● **EXTRACTED DATA**:
== == ==
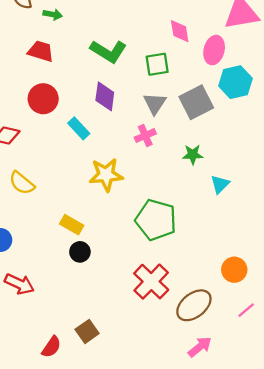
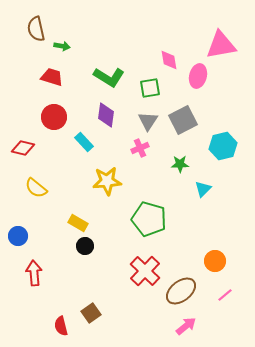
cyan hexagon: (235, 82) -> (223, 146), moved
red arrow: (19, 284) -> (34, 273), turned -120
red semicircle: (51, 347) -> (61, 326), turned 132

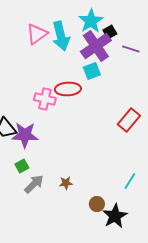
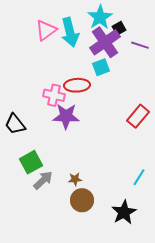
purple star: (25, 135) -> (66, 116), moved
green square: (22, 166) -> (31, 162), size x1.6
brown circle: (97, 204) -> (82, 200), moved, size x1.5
== == ==
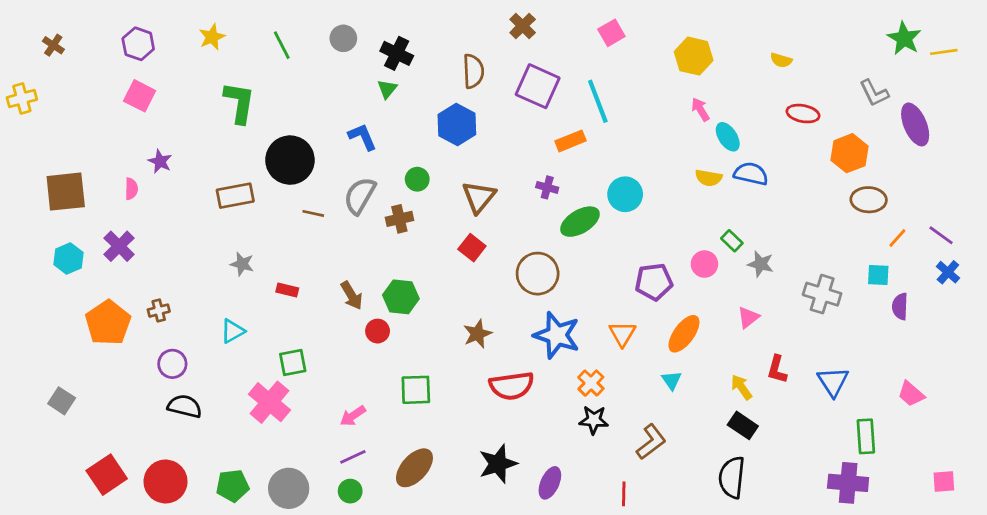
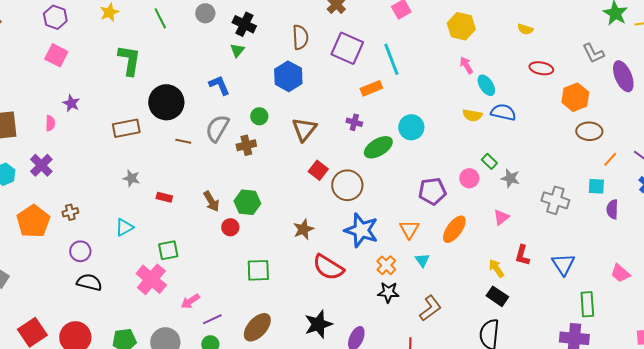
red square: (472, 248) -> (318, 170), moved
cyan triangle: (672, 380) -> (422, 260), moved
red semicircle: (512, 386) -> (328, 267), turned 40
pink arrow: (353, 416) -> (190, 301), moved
== == ==
● **TASK PROMPT**: Give back exactly the lines of the listing above that run from the line with "red square: (472, 248) -> (318, 170), moved" to the line with "pink arrow: (353, 416) -> (190, 301), moved", inclusive.

● **EXERCISE SOLUTION**:
red square: (472, 248) -> (318, 170), moved
cyan triangle: (672, 380) -> (422, 260), moved
red semicircle: (512, 386) -> (328, 267), turned 40
pink arrow: (353, 416) -> (190, 301), moved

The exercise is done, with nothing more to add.